(Colored shape tracking data)
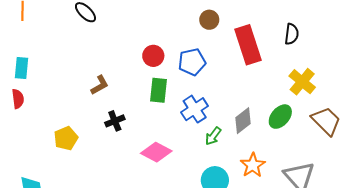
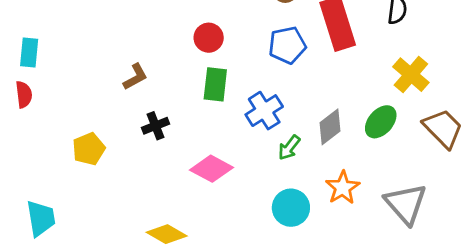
blue pentagon: (192, 62) -> (287, 45), moved

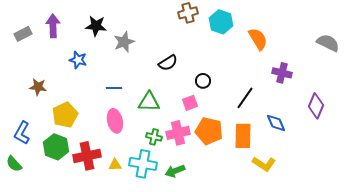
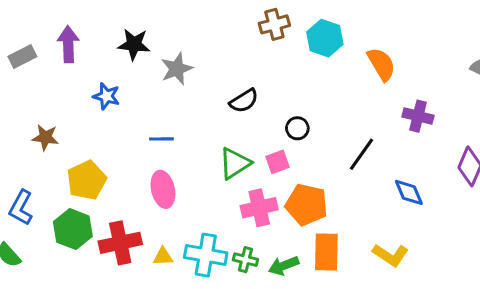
green triangle: (149, 102) -> (235, 163), moved, turned -35
orange rectangle: (243, 136) -> (326, 252), moved
green cross: (154, 137) -> (245, 260), moved
green arrow: (175, 171) -> (284, 266), moved

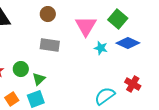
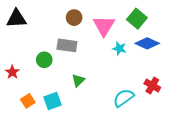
brown circle: (48, 14) -> (74, 18), moved
green circle: (21, 69) -> (44, 60), moved
green triangle: (39, 79) -> (78, 80), moved

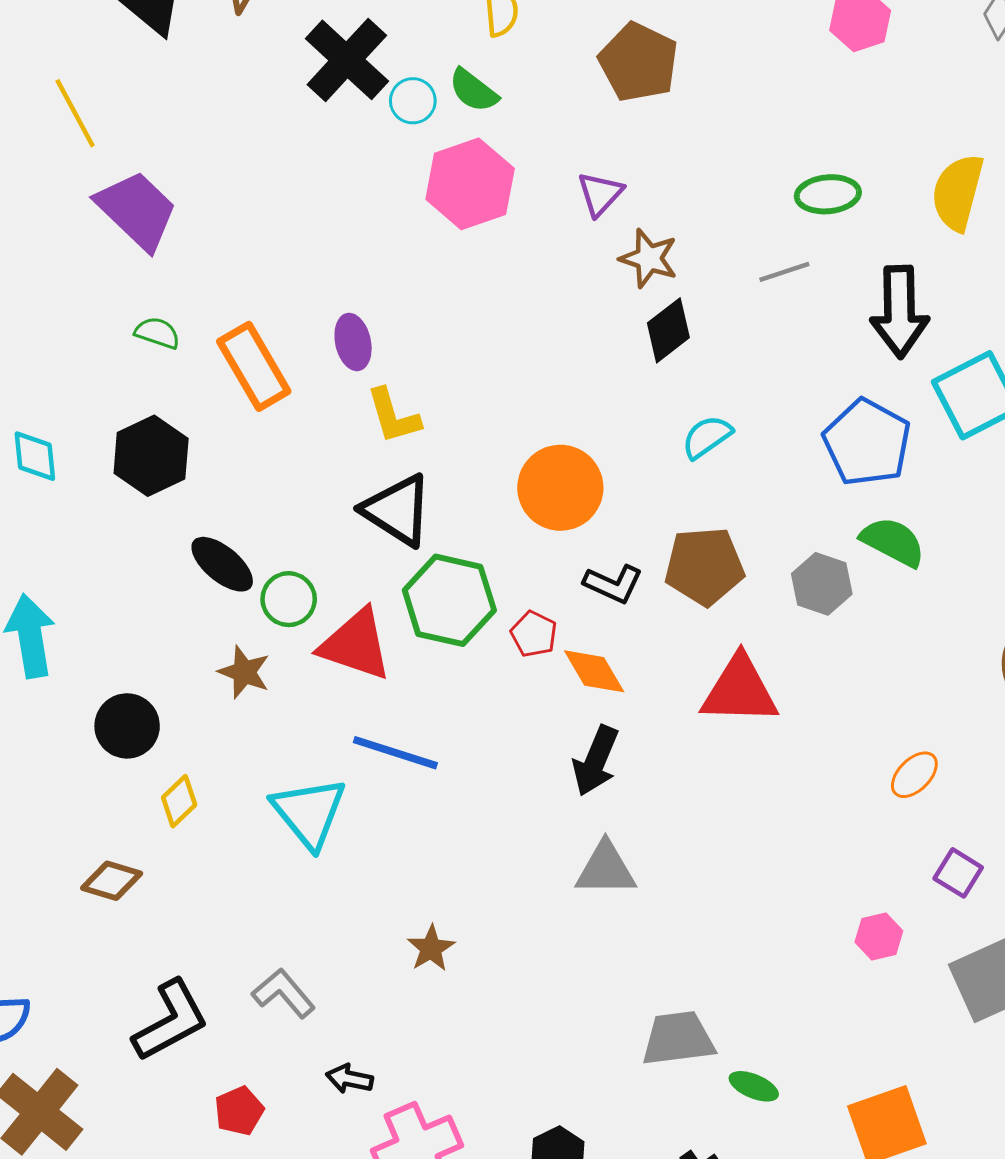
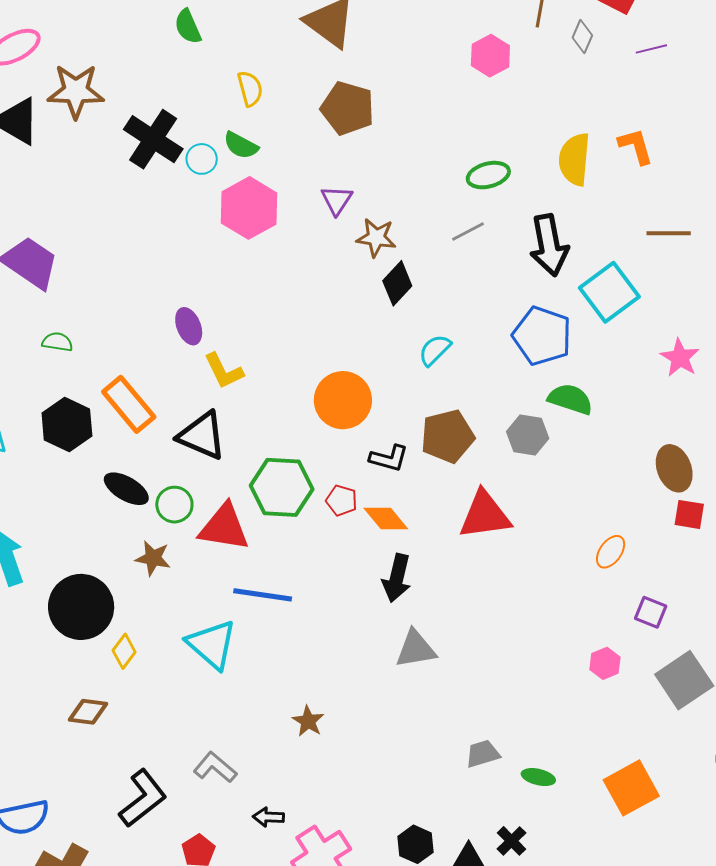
orange rectangle: (254, 366) -> (129, 404), moved
black triangle: (397, 510) -> (202, 436), moved
black circle: (127, 726) -> (81, 607), size x1.5
gray trapezoid: (678, 1039) -> (483, 754), size x0.7

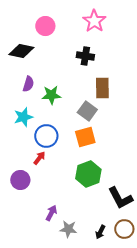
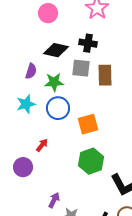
black diamond: (21, 51) -> (56, 50), moved
gray square: (87, 111) -> (81, 68), moved, turned -30
blue circle: (46, 136) -> (58, 108), moved

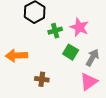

● **What is expected**:
Wherever a line in the data above holds the word "circle", copy that line.

● **Output of the task**:
brown circle: (48, 14) -> (74, 18), moved
green circle: (21, 69) -> (44, 60), moved
black circle: (127, 726) -> (81, 607), size x1.5
blue circle: (46, 136) -> (58, 108), moved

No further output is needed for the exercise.